Task to complete
Each record, word for word and stripped of pictures, is what the answer should contain.

Task input
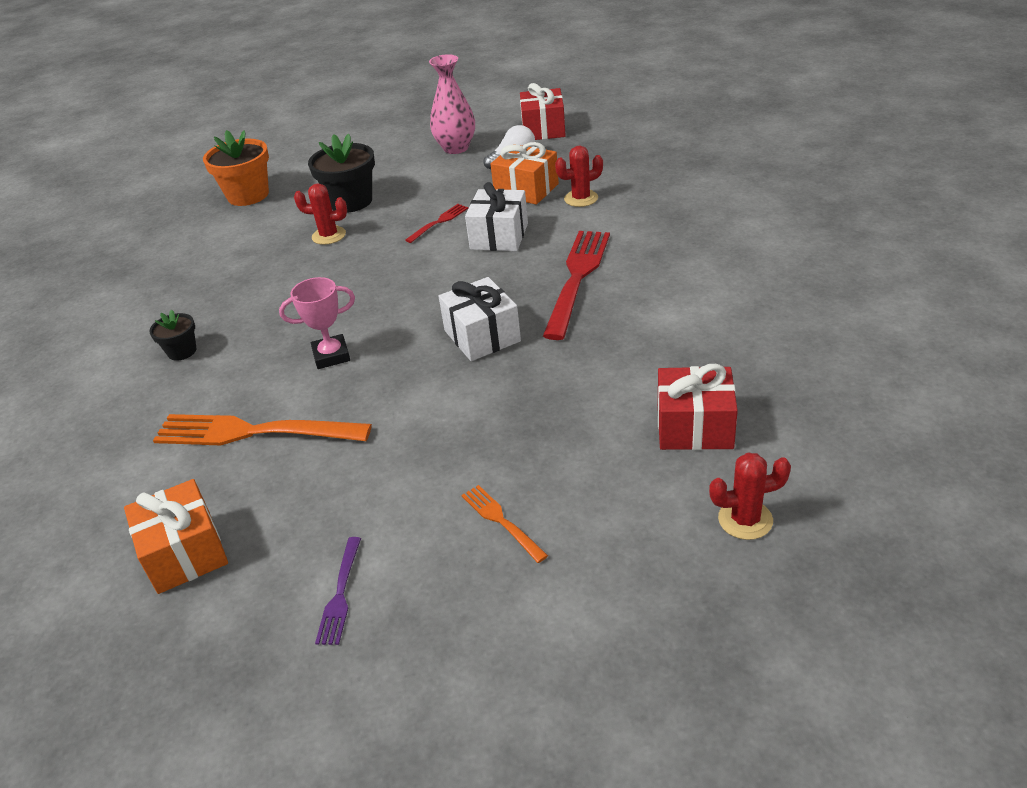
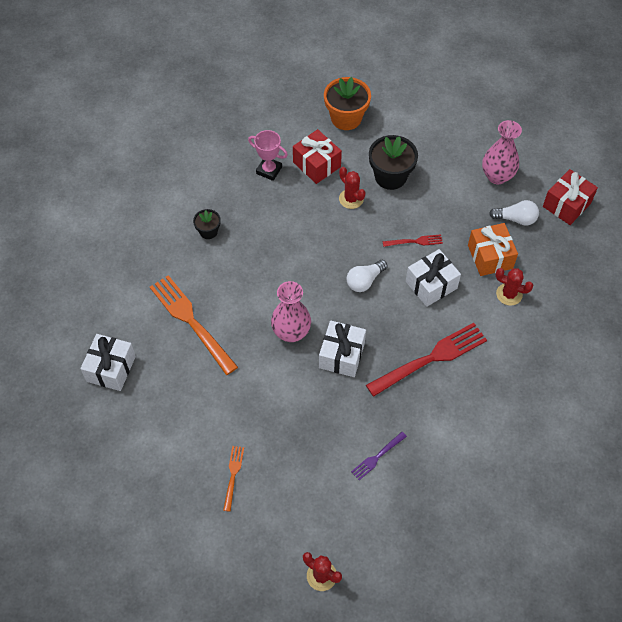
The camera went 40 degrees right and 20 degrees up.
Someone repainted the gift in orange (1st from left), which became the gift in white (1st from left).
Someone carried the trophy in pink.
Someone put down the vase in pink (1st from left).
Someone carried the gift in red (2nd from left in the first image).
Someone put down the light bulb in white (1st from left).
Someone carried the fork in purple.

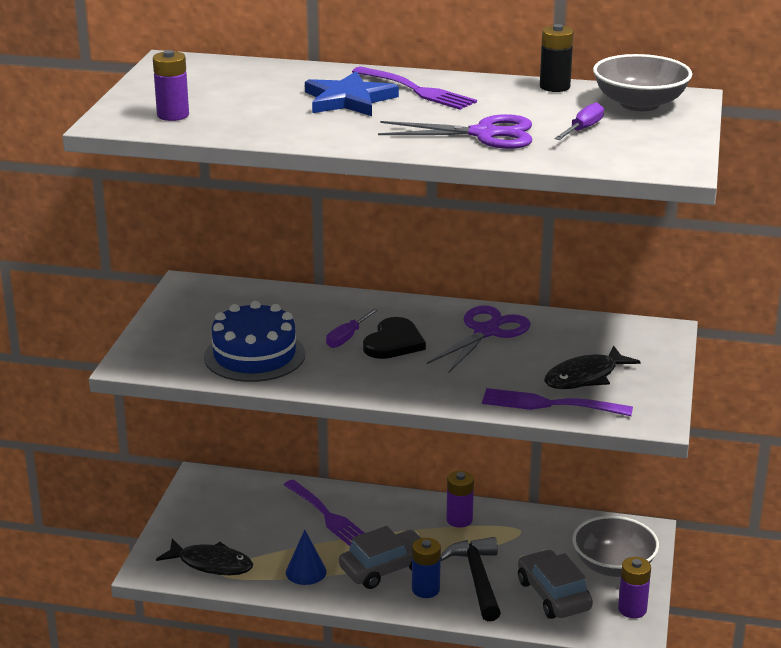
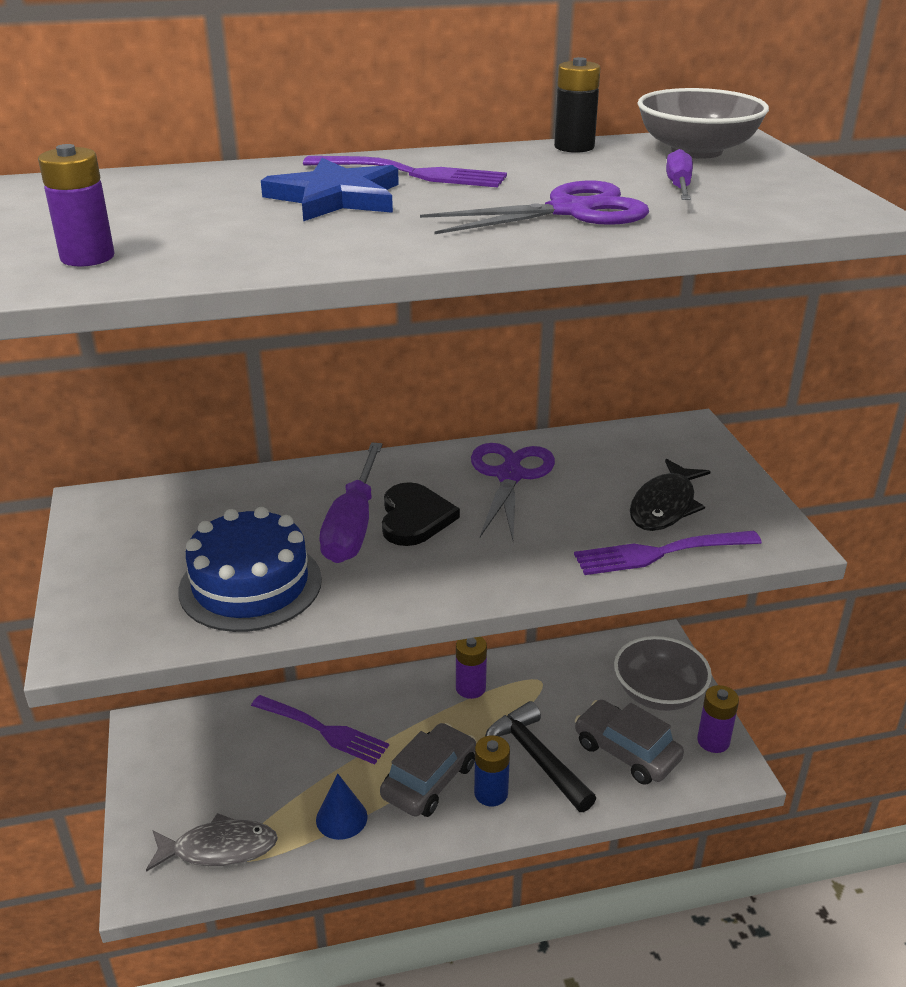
The camera went 25 degrees left and 5 degrees up.
Someone repainted the fish in black (1st from left), which became the fish in grey.
Someone scaled the screwdriver in purple (1st from left) by 1.81.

Answer to this exercise
The camera went 40 degrees right and 20 degrees up.
Someone repainted the gift in orange (1st from left), which became the gift in white (1st from left).
Someone carried the trophy in pink.
Someone put down the vase in pink (1st from left).
Someone carried the gift in red (2nd from left in the first image).
Someone put down the light bulb in white (1st from left).
Someone carried the fork in purple.

The camera went 25 degrees left and 5 degrees up.
Someone repainted the fish in black (1st from left), which became the fish in grey.
Someone scaled the screwdriver in purple (1st from left) by 1.81.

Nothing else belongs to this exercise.